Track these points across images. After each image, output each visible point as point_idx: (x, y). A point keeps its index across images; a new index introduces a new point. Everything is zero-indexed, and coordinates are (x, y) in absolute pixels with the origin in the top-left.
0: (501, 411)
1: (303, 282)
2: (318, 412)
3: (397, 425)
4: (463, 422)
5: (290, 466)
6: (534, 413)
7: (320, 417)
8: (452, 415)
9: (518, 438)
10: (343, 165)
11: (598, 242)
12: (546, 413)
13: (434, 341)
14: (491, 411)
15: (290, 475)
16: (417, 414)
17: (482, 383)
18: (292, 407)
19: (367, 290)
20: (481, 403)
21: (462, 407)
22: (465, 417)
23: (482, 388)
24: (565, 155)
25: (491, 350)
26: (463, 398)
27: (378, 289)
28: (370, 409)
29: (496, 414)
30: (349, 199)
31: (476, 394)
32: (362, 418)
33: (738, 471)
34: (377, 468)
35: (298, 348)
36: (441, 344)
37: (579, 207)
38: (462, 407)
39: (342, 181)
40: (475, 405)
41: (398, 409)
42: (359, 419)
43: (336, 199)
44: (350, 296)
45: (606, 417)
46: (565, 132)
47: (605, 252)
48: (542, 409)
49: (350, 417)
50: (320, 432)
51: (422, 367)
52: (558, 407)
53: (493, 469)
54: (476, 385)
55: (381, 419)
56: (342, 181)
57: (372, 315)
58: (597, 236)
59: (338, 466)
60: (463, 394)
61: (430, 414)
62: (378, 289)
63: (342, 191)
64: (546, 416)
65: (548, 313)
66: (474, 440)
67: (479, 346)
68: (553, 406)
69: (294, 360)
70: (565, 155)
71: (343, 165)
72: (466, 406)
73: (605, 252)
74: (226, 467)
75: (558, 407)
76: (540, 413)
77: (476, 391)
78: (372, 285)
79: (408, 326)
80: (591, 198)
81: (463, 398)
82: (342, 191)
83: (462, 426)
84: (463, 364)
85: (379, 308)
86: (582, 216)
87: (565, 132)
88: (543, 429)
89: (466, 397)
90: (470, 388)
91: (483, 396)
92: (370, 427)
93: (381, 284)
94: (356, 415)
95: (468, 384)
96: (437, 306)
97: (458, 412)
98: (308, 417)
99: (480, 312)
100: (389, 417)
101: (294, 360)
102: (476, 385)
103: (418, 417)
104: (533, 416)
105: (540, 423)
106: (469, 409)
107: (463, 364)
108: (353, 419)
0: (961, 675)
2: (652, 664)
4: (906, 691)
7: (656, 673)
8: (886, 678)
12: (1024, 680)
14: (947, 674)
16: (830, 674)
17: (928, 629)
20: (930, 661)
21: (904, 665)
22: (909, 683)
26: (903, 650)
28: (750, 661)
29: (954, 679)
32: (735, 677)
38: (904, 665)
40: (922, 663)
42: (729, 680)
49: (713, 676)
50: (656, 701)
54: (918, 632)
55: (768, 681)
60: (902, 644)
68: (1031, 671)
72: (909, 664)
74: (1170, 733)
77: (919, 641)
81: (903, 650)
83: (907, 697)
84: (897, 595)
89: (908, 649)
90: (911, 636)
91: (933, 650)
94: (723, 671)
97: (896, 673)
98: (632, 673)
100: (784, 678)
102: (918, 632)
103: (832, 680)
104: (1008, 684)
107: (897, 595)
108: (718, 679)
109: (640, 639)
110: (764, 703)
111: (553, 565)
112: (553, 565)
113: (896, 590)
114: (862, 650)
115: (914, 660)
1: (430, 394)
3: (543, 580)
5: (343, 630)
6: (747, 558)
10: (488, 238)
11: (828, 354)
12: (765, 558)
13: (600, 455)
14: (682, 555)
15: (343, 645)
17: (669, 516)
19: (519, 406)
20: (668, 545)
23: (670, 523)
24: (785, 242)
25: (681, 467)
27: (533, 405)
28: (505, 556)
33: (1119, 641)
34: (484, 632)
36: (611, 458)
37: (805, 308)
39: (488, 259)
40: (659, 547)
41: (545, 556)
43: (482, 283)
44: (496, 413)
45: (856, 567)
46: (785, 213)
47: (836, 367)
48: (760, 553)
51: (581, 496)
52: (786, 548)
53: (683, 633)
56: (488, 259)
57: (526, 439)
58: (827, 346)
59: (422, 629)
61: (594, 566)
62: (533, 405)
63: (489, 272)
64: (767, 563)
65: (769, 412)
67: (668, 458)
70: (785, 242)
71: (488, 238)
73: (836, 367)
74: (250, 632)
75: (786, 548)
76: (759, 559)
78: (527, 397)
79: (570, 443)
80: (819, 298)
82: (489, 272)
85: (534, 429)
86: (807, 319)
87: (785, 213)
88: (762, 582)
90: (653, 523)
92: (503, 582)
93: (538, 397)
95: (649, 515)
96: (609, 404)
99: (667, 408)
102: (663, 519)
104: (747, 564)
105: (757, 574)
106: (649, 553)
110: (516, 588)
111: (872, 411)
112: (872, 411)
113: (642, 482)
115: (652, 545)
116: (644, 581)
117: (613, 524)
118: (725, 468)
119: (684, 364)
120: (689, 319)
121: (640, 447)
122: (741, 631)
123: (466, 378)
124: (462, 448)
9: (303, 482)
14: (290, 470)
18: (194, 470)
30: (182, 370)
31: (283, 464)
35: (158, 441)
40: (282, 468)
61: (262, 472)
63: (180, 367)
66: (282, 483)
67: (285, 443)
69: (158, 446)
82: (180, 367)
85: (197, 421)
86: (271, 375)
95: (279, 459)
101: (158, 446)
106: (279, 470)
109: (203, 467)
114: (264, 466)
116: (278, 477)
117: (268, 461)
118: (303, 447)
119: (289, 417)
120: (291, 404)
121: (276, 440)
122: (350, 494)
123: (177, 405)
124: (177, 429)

────────────────────────────────────────

**To be done**
Locate each row above that contains the string "index" and copy those rows in full. Matches are case-sensitive.

**Answer**
Track these points across images. After each image, output each visible point as point_idx: (x, y). A point keeps its index across images; a new index introduces a new point. Everything is zero-indexed, and coordinates are (x, y) in absolute pixels with the origin in the top-left.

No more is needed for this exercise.